▶ _DATA FOR PROCESSING_
%%
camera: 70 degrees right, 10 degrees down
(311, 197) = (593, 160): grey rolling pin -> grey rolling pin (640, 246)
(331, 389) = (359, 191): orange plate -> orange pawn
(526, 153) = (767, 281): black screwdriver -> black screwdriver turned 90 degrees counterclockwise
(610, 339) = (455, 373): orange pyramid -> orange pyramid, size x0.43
%%
▶ _DIRECTIONS FOR THIS TASK_
The answer should consist only of the lines from the one containing "(331, 389) = (359, 191): orange" through the last line of the data, given again exactly.

▶ _REPLY TO THE TASK_
(331, 389) = (359, 191): orange plate -> orange pawn
(526, 153) = (767, 281): black screwdriver -> black screwdriver turned 90 degrees counterclockwise
(610, 339) = (455, 373): orange pyramid -> orange pyramid, size x0.43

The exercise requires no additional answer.